Problem to solve: Would you reproduce exactly the lines below from the one holding "lime slope D3:E4 level 2 top 4" through the one holding "grey brick L2 level 2 -> none", inclusive, and no others?

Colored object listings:
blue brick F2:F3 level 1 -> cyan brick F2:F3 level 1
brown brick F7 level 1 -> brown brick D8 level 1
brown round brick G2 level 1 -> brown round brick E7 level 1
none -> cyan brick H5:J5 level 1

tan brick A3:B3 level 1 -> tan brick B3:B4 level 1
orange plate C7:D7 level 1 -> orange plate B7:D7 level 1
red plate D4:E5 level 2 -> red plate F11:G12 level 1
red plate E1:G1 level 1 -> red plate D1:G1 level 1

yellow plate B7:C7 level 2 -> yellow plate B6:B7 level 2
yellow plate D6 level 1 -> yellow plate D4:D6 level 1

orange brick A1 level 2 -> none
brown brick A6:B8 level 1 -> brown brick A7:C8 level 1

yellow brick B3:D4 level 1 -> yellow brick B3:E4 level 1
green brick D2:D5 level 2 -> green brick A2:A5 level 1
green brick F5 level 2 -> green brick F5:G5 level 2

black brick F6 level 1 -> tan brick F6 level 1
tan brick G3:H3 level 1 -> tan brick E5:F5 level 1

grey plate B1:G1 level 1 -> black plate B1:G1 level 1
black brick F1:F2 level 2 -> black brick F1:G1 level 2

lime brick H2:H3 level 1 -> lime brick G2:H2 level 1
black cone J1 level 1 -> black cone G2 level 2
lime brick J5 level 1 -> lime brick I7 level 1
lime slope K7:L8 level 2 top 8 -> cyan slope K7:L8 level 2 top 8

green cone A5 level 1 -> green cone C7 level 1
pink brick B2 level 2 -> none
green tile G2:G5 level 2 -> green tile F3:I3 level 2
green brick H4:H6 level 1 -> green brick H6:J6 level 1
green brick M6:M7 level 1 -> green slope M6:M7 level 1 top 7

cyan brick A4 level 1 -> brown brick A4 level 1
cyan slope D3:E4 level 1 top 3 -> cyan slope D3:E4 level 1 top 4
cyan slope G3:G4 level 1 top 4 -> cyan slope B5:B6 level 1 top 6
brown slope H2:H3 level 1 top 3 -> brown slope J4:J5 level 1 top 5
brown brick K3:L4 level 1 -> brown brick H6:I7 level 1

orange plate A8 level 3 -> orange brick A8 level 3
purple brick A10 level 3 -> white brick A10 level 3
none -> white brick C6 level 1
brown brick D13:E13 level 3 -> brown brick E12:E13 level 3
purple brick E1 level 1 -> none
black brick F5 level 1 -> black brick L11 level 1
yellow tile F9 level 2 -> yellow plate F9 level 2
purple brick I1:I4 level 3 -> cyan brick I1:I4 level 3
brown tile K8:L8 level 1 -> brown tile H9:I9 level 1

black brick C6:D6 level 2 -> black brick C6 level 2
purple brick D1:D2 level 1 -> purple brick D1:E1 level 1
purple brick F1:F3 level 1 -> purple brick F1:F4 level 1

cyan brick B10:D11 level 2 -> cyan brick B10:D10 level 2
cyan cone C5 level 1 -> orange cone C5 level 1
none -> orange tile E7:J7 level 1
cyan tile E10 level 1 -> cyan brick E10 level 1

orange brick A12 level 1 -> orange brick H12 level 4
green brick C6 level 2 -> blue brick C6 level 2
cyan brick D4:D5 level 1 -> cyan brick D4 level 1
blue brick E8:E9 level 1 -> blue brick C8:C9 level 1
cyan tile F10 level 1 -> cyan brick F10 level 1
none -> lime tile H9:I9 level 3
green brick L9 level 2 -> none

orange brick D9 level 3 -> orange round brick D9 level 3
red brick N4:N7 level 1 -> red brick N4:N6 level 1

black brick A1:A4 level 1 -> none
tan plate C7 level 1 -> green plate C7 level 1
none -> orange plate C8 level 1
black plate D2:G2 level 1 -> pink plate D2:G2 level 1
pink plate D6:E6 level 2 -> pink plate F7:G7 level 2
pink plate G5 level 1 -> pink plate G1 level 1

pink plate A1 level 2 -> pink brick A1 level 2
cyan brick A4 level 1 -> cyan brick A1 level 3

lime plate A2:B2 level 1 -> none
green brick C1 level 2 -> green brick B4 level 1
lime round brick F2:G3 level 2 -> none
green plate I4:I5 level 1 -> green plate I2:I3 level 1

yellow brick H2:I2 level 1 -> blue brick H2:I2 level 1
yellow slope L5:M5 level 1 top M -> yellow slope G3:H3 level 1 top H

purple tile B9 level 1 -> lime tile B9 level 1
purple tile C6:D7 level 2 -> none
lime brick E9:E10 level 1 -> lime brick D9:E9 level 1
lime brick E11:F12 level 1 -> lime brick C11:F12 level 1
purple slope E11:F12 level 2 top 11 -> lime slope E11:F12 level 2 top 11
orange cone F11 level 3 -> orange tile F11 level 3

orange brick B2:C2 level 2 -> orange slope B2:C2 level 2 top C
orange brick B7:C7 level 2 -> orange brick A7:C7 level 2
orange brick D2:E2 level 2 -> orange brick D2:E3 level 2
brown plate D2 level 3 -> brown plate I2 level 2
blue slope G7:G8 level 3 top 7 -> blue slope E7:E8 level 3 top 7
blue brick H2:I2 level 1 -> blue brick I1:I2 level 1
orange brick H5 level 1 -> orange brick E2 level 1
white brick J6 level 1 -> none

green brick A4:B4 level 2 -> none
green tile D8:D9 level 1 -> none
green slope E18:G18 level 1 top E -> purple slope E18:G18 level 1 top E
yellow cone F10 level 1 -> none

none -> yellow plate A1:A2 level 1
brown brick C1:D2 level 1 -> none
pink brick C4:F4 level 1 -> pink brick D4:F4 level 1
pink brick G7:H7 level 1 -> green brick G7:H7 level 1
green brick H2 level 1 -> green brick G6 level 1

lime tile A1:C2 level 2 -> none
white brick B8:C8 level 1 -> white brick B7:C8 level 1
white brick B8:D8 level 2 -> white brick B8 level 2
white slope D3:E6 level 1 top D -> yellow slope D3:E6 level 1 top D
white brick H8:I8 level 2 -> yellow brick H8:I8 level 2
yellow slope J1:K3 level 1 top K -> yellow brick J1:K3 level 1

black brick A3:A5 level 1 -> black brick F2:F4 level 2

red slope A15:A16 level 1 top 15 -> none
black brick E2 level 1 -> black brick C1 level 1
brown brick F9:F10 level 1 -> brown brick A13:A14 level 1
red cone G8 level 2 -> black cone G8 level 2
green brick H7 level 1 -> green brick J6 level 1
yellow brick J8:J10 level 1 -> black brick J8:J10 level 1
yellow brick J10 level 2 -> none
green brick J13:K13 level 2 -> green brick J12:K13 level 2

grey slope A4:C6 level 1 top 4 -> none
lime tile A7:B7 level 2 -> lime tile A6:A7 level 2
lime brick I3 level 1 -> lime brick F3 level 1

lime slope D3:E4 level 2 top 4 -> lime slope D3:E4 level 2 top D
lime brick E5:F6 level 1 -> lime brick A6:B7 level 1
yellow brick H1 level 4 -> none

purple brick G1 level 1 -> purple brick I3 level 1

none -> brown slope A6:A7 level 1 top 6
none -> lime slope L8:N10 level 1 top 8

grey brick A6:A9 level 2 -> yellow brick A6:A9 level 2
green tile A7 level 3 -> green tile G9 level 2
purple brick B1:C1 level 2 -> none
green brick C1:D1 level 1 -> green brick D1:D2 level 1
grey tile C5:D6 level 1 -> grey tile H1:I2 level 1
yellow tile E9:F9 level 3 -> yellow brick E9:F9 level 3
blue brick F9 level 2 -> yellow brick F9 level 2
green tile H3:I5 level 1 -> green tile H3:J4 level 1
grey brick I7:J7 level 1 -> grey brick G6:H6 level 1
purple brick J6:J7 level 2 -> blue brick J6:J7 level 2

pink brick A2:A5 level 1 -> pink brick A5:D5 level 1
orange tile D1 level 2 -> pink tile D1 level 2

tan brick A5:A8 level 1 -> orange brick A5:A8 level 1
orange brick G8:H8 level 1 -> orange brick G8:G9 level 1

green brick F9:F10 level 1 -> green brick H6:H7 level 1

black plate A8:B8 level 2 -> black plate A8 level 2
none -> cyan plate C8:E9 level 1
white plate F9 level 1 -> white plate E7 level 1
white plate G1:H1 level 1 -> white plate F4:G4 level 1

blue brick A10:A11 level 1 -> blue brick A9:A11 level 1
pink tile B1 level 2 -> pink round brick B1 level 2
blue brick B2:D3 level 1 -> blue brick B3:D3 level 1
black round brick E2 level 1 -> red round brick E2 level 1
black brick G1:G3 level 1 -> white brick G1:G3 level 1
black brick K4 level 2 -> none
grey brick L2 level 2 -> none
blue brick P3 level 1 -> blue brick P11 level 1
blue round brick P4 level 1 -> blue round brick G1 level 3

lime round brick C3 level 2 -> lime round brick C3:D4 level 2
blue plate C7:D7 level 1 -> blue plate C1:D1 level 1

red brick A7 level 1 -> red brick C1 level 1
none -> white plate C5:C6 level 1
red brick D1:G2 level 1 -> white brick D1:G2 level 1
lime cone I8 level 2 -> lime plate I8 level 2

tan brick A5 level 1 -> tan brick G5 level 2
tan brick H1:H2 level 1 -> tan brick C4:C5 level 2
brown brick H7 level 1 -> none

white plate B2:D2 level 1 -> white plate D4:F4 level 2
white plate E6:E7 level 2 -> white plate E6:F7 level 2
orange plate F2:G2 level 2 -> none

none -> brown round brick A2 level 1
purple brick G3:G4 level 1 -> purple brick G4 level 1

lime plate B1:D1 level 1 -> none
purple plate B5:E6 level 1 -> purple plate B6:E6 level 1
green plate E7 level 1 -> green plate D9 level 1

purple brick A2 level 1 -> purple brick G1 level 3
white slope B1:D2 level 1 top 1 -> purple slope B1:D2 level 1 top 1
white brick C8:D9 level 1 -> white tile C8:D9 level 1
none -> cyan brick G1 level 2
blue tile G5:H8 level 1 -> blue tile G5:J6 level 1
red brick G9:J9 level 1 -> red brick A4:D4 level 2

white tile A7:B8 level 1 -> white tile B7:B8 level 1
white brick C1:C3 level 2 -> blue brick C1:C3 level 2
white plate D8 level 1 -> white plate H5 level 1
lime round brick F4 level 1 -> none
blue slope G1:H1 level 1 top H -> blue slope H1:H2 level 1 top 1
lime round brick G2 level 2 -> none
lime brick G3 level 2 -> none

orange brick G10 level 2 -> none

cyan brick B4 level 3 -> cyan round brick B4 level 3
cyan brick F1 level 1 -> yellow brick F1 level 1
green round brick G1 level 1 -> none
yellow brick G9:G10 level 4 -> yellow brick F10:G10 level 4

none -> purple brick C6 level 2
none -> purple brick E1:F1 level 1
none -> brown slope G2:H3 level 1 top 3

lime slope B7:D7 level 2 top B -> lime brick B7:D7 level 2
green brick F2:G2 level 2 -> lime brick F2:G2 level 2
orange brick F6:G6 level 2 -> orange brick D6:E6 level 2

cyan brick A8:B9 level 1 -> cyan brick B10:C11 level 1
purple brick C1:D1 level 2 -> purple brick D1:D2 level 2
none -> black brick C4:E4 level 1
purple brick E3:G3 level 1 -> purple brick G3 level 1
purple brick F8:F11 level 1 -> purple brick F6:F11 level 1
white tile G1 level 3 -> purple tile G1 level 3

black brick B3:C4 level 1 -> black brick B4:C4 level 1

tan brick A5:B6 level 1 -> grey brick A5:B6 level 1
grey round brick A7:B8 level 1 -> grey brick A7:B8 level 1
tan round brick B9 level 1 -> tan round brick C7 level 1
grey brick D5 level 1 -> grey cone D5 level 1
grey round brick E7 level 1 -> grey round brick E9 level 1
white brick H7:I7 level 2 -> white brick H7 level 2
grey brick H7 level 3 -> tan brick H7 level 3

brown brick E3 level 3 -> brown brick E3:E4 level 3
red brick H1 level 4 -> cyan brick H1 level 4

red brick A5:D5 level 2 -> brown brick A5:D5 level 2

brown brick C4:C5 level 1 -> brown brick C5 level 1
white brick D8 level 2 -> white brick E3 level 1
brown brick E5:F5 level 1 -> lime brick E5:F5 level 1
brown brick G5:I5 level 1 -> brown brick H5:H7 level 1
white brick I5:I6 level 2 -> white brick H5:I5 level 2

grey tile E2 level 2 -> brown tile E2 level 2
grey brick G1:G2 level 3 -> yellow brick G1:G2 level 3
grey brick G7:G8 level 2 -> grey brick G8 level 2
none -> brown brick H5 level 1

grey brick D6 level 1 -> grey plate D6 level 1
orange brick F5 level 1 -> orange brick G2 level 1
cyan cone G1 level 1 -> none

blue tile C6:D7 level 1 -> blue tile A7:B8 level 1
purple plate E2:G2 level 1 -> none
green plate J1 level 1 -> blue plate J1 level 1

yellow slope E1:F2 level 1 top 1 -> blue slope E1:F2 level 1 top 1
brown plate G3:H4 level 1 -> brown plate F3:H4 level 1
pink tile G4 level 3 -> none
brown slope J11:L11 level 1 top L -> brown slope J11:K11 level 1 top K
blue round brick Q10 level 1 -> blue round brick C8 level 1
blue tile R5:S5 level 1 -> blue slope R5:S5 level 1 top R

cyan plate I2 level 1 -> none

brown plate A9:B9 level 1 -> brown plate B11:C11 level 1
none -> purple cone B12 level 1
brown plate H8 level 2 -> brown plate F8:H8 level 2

Your solution:
lime slope D3:E4 level 2 top 4 -> lime slope D3:E4 level 2 top D
lime brick E5:F6 level 1 -> lime brick A6:B7 level 1
yellow brick H1 level 4 -> none

purple brick G1 level 1 -> purple brick I3 level 1

none -> brown slope A6:A7 level 1 top 6
none -> lime slope L8:N10 level 1 top 8

grey brick A6:A9 level 2 -> yellow brick A6:A9 level 2
green tile A7 level 3 -> green tile G9 level 2
purple brick B1:C1 level 2 -> none
green brick C1:D1 level 1 -> green brick D1:D2 level 1
grey tile C5:D6 level 1 -> grey tile H1:I2 level 1
yellow tile E9:F9 level 3 -> yellow brick E9:F9 level 3
blue brick F9 level 2 -> yellow brick F9 level 2
green tile H3:I5 level 1 -> green tile H3:J4 level 1
grey brick I7:J7 level 1 -> grey brick G6:H6 level 1
purple brick J6:J7 level 2 -> blue brick J6:J7 level 2

pink brick A2:A5 level 1 -> pink brick A5:D5 level 1
orange tile D1 level 2 -> pink tile D1 level 2

tan brick A5:A8 level 1 -> orange brick A5:A8 level 1
orange brick G8:H8 level 1 -> orange brick G8:G9 level 1

green brick F9:F10 level 1 -> green brick H6:H7 level 1

black plate A8:B8 level 2 -> black plate A8 level 2
none -> cyan plate C8:E9 level 1
white plate F9 level 1 -> white plate E7 level 1
white plate G1:H1 level 1 -> white plate F4:G4 level 1

blue brick A10:A11 level 1 -> blue brick A9:A11 level 1
pink tile B1 level 2 -> pink round brick B1 level 2
blue brick B2:D3 level 1 -> blue brick B3:D3 level 1
black round brick E2 level 1 -> red round brick E2 level 1
black brick G1:G3 level 1 -> white brick G1:G3 level 1
black brick K4 level 2 -> none
grey brick L2 level 2 -> none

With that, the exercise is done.